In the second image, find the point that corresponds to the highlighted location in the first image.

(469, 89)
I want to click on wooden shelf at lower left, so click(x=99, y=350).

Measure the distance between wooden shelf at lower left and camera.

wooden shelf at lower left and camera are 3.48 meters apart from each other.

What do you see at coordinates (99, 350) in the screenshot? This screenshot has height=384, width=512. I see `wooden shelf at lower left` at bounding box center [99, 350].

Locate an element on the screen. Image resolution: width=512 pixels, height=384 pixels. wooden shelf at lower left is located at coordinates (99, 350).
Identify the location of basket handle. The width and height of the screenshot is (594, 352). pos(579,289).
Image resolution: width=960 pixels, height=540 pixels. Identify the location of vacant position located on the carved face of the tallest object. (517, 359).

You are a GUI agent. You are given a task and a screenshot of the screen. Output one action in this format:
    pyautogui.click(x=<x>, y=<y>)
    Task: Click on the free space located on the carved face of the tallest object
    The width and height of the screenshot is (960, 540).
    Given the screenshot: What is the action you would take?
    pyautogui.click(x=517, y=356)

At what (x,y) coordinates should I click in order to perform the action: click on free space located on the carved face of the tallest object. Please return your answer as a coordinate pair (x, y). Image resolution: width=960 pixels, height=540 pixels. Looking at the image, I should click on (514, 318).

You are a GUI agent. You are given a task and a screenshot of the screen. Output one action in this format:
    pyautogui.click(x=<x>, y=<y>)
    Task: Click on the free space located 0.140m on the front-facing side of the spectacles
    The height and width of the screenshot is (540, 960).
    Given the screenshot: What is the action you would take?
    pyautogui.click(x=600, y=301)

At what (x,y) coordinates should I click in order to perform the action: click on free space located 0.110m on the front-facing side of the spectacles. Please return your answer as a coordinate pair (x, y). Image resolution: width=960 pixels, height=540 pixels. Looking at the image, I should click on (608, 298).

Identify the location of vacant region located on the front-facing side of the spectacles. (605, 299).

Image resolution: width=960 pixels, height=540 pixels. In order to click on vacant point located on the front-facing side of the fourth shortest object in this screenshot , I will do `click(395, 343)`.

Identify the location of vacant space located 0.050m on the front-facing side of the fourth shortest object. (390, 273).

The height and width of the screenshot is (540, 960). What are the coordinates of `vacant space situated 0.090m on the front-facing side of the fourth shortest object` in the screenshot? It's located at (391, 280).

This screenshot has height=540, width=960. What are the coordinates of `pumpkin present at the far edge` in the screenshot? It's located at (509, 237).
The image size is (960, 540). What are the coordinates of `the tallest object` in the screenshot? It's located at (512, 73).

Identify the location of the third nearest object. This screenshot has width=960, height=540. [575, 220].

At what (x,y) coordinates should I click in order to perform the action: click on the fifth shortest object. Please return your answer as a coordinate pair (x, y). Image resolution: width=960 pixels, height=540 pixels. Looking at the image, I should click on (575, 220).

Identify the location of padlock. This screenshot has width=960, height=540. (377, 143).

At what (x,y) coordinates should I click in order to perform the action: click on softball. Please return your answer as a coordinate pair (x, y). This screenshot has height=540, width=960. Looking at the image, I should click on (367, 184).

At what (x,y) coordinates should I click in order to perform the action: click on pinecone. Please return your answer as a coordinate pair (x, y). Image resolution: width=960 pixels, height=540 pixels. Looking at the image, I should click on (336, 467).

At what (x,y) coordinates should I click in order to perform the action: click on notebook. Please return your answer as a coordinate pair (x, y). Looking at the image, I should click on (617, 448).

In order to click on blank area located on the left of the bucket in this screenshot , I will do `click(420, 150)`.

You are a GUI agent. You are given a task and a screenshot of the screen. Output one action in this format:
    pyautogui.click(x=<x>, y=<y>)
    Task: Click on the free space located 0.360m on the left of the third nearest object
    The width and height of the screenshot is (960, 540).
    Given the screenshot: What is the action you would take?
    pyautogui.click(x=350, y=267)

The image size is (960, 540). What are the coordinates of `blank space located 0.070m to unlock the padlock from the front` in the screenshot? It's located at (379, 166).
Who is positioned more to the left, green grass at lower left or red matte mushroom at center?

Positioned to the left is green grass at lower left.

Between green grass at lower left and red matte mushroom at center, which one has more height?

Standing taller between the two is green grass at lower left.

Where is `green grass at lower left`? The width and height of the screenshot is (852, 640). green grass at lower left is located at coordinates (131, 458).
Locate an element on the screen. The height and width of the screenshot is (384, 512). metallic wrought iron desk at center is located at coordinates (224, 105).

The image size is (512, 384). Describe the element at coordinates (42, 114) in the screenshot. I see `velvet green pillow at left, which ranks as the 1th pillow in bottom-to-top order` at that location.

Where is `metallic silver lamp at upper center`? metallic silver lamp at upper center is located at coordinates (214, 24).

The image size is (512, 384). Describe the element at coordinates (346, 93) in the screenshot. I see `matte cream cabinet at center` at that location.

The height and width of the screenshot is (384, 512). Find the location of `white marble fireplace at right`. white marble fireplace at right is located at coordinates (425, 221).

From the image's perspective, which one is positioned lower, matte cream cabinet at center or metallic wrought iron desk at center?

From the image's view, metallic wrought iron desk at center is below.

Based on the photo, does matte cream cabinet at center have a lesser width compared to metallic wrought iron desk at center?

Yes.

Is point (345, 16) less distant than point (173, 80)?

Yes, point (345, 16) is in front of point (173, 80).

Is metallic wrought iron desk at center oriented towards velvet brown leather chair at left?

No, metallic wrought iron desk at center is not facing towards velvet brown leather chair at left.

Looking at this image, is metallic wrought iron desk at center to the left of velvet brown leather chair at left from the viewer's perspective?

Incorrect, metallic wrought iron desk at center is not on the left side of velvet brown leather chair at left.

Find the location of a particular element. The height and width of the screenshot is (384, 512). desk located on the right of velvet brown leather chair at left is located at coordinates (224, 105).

____

▶ Task requirements
Return all of the data above line for line, with every character unchanged.

▶ Solution for this exercise
In the second image, find the point that corresponds to the highlighted location in the first image.

(469, 89)
I want to click on wooden shelf at lower left, so click(x=99, y=350).

Measure the distance between wooden shelf at lower left and camera.

wooden shelf at lower left and camera are 3.48 meters apart from each other.

What do you see at coordinates (99, 350) in the screenshot? This screenshot has height=384, width=512. I see `wooden shelf at lower left` at bounding box center [99, 350].

Locate an element on the screen. Image resolution: width=512 pixels, height=384 pixels. wooden shelf at lower left is located at coordinates (99, 350).
Identify the location of basket handle. The width and height of the screenshot is (594, 352). pos(579,289).
Image resolution: width=960 pixels, height=540 pixels. Identify the location of vacant position located on the carved face of the tallest object. (517, 359).

You are a GUI agent. You are given a task and a screenshot of the screen. Output one action in this format:
    pyautogui.click(x=<x>, y=<y>)
    Task: Click on the free space located on the carved face of the tallest object
    The width and height of the screenshot is (960, 540).
    Given the screenshot: What is the action you would take?
    pyautogui.click(x=517, y=356)

At what (x,y) coordinates should I click in order to perform the action: click on free space located on the carved face of the tallest object. Please return your answer as a coordinate pair (x, y). Image resolution: width=960 pixels, height=540 pixels. Looking at the image, I should click on (514, 318).

You are a GUI agent. You are given a task and a screenshot of the screen. Output one action in this format:
    pyautogui.click(x=<x>, y=<y>)
    Task: Click on the free space located 0.140m on the front-facing side of the spectacles
    The height and width of the screenshot is (540, 960).
    Given the screenshot: What is the action you would take?
    pyautogui.click(x=600, y=301)

At what (x,y) coordinates should I click in order to perform the action: click on free space located 0.110m on the front-facing side of the spectacles. Please return your answer as a coordinate pair (x, y). Image resolution: width=960 pixels, height=540 pixels. Looking at the image, I should click on (608, 298).

Identify the location of vacant region located on the front-facing side of the spectacles. (605, 299).

Image resolution: width=960 pixels, height=540 pixels. In order to click on vacant point located on the front-facing side of the fourth shortest object in this screenshot , I will do `click(395, 343)`.

Identify the location of vacant space located 0.050m on the front-facing side of the fourth shortest object. (390, 273).

The height and width of the screenshot is (540, 960). What are the coordinates of `vacant space situated 0.090m on the front-facing side of the fourth shortest object` in the screenshot? It's located at (391, 280).

This screenshot has height=540, width=960. What are the coordinates of `pumpkin present at the far edge` in the screenshot? It's located at (509, 237).
The image size is (960, 540). What are the coordinates of `the tallest object` in the screenshot? It's located at (512, 73).

Identify the location of the third nearest object. This screenshot has width=960, height=540. [575, 220].

At what (x,y) coordinates should I click in order to perform the action: click on the fifth shortest object. Please return your answer as a coordinate pair (x, y). Image resolution: width=960 pixels, height=540 pixels. Looking at the image, I should click on (575, 220).

Identify the location of padlock. This screenshot has width=960, height=540. (377, 143).

At what (x,y) coordinates should I click in order to perform the action: click on softball. Please return your answer as a coordinate pair (x, y). This screenshot has height=540, width=960. Looking at the image, I should click on (367, 184).

At what (x,y) coordinates should I click in order to perform the action: click on pinecone. Please return your answer as a coordinate pair (x, y). Image resolution: width=960 pixels, height=540 pixels. Looking at the image, I should click on (336, 467).

At what (x,y) coordinates should I click in order to perform the action: click on notebook. Please return your answer as a coordinate pair (x, y). Looking at the image, I should click on (617, 448).

In order to click on blank area located on the left of the bucket in this screenshot , I will do `click(420, 150)`.

You are a GUI agent. You are given a task and a screenshot of the screen. Output one action in this format:
    pyautogui.click(x=<x>, y=<y>)
    Task: Click on the free space located 0.360m on the left of the third nearest object
    The width and height of the screenshot is (960, 540).
    Given the screenshot: What is the action you would take?
    pyautogui.click(x=350, y=267)

The image size is (960, 540). What are the coordinates of `blank space located 0.070m to unlock the padlock from the front` in the screenshot? It's located at (379, 166).
Who is positioned more to the left, green grass at lower left or red matte mushroom at center?

Positioned to the left is green grass at lower left.

Between green grass at lower left and red matte mushroom at center, which one has more height?

Standing taller between the two is green grass at lower left.

Where is `green grass at lower left`? The width and height of the screenshot is (852, 640). green grass at lower left is located at coordinates (131, 458).
Locate an element on the screen. The height and width of the screenshot is (384, 512). metallic wrought iron desk at center is located at coordinates (224, 105).

The image size is (512, 384). Describe the element at coordinates (42, 114) in the screenshot. I see `velvet green pillow at left, which ranks as the 1th pillow in bottom-to-top order` at that location.

Where is `metallic silver lamp at upper center`? metallic silver lamp at upper center is located at coordinates (214, 24).

The image size is (512, 384). Describe the element at coordinates (346, 93) in the screenshot. I see `matte cream cabinet at center` at that location.

The height and width of the screenshot is (384, 512). Find the location of `white marble fireplace at right`. white marble fireplace at right is located at coordinates (425, 221).

From the image's perspective, which one is positioned lower, matte cream cabinet at center or metallic wrought iron desk at center?

From the image's view, metallic wrought iron desk at center is below.

Based on the photo, does matte cream cabinet at center have a lesser width compared to metallic wrought iron desk at center?

Yes.

Is point (345, 16) less distant than point (173, 80)?

Yes, point (345, 16) is in front of point (173, 80).

Is metallic wrought iron desk at center oriented towards velvet brown leather chair at left?

No, metallic wrought iron desk at center is not facing towards velvet brown leather chair at left.

Looking at this image, is metallic wrought iron desk at center to the left of velvet brown leather chair at left from the viewer's perspective?

Incorrect, metallic wrought iron desk at center is not on the left side of velvet brown leather chair at left.

Find the location of a particular element. The height and width of the screenshot is (384, 512). desk located on the right of velvet brown leather chair at left is located at coordinates (224, 105).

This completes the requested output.